Records supplied:
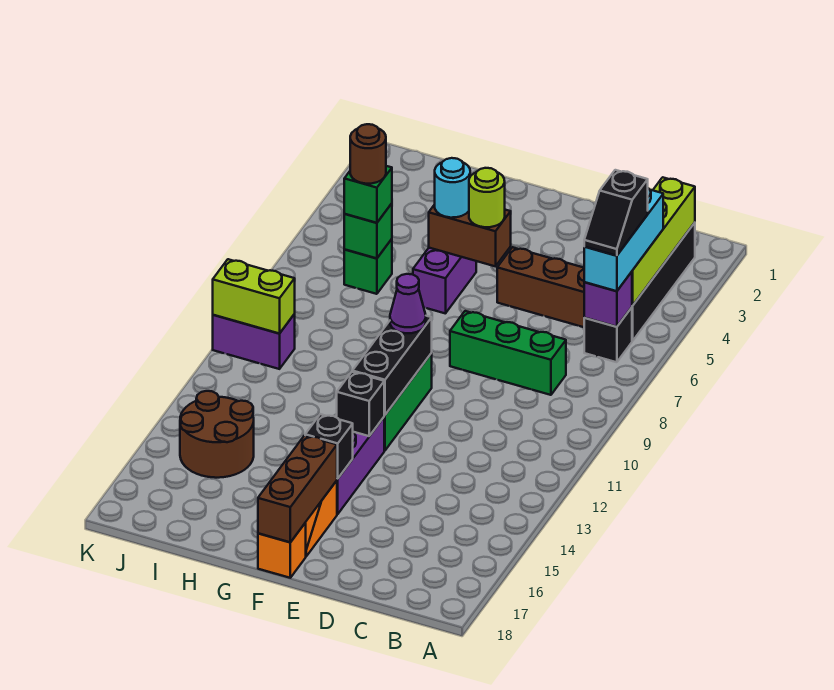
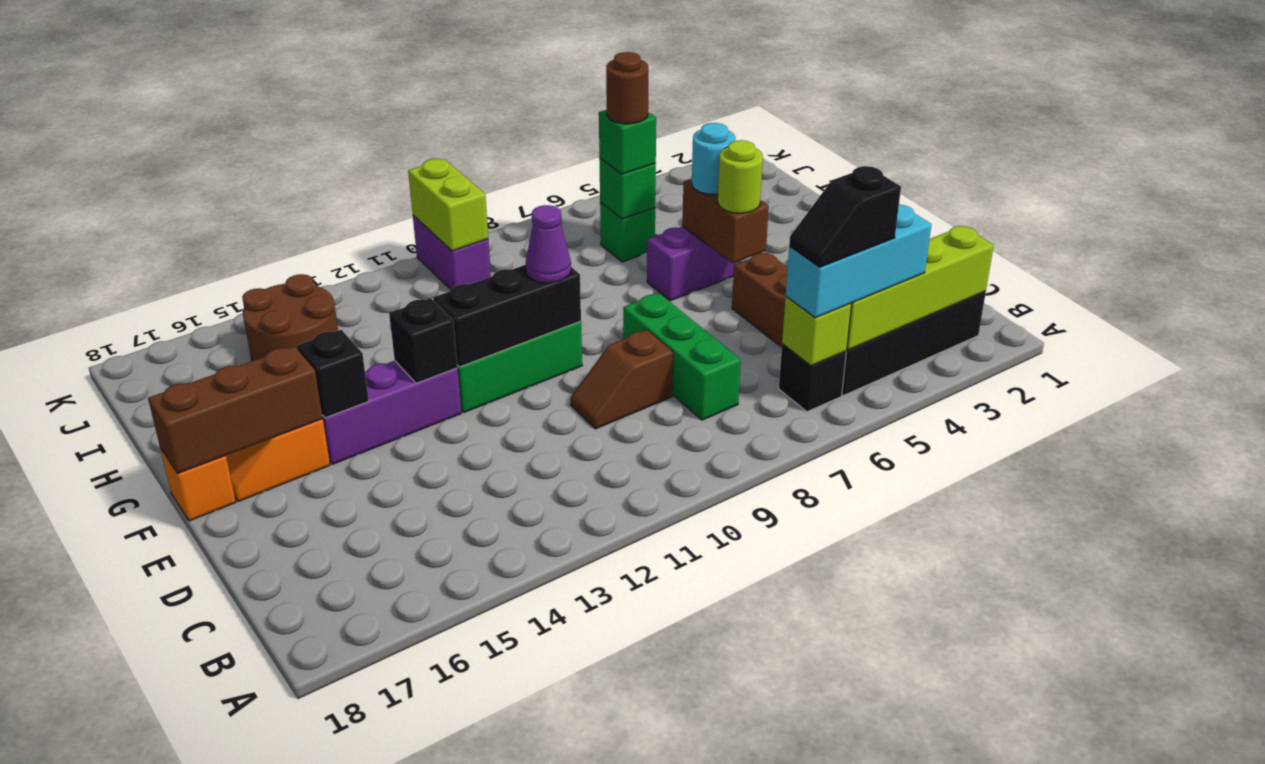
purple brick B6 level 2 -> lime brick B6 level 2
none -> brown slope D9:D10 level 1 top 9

...

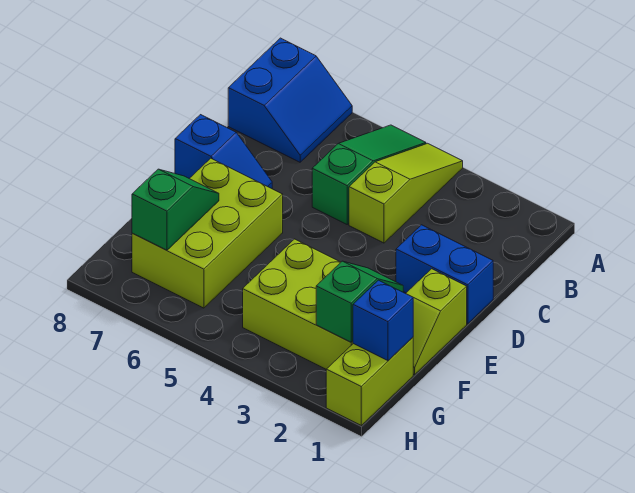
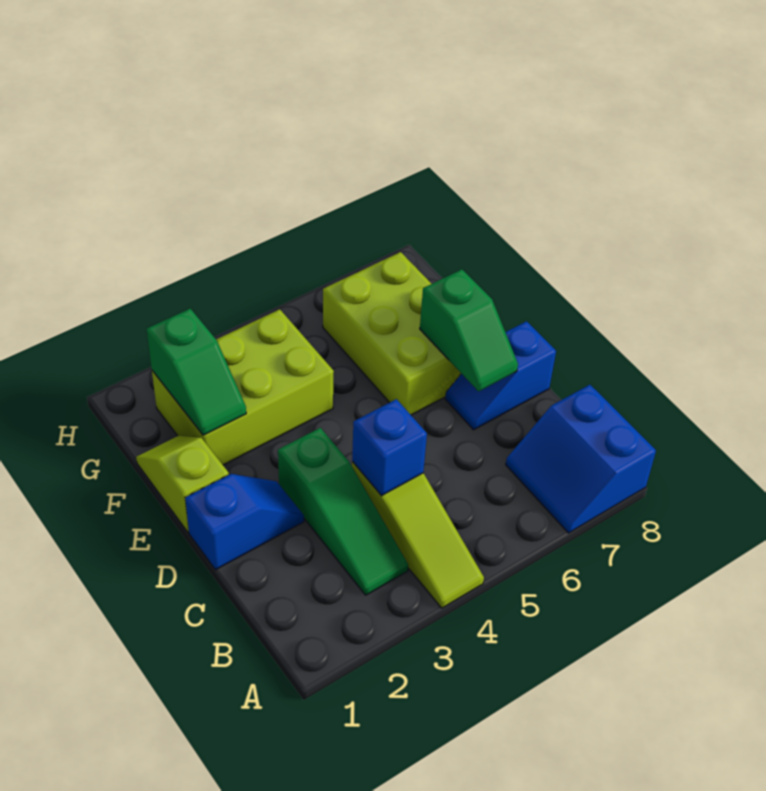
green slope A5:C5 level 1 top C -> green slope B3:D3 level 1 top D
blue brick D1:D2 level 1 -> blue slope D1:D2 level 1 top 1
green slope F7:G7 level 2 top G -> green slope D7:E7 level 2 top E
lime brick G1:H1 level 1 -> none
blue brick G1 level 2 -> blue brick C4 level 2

--

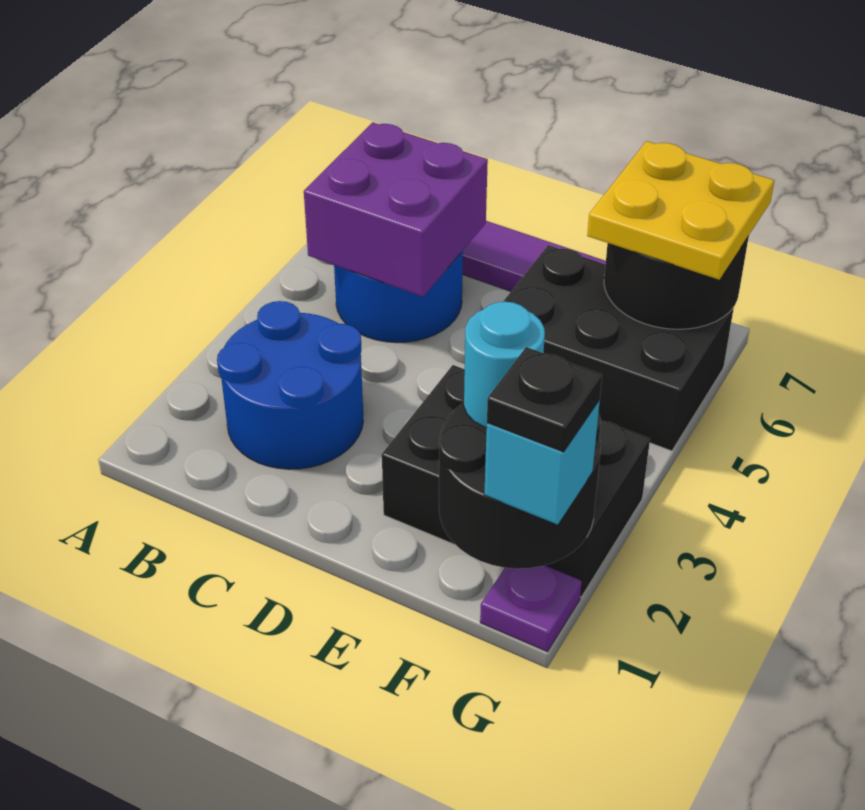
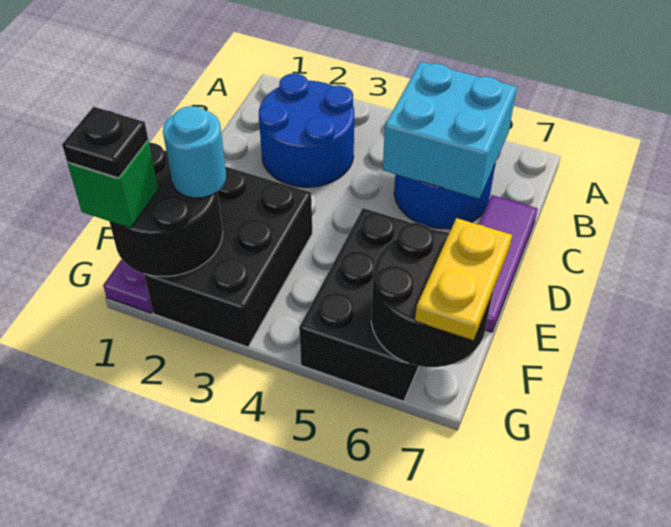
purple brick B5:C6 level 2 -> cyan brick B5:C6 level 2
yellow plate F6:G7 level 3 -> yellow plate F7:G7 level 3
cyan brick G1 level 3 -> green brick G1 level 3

Exercise details: Your answer should be the exact lines above from the one with "purple brick B6" through the one with "none -> brown slope D9:D10 level 1 top 9", both included, and nothing besides.

Solved problem:
purple brick B6 level 2 -> lime brick B6 level 2
none -> brown slope D9:D10 level 1 top 9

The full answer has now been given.